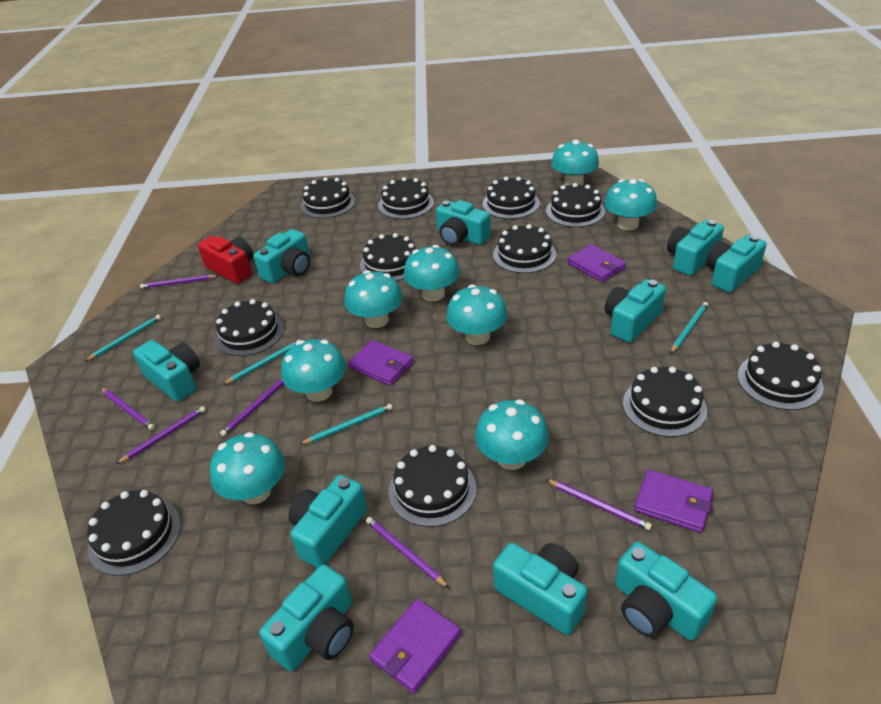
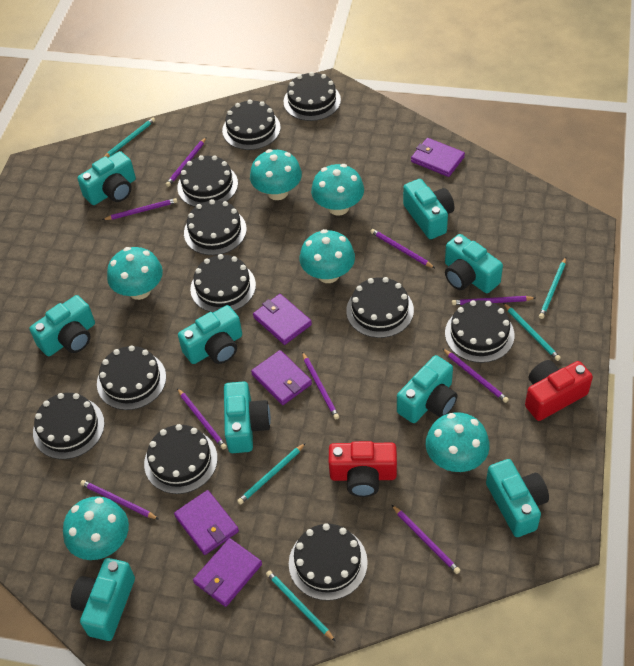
purple pencil: 6 -> 9
purple wallet: 4 -> 5
red camera: 1 -> 2
turquoise camera: 10 -> 9
turquoise mushroom: 8 -> 6
turquoise pencil: 4 -> 5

- **Problem details**:
Omit every picture, then repeat the remaining data exactly as it appears above.

- **Answer to this exercise**:
purple pencil: 6 -> 9
purple wallet: 4 -> 5
red camera: 1 -> 2
turquoise camera: 10 -> 9
turquoise mushroom: 8 -> 6
turquoise pencil: 4 -> 5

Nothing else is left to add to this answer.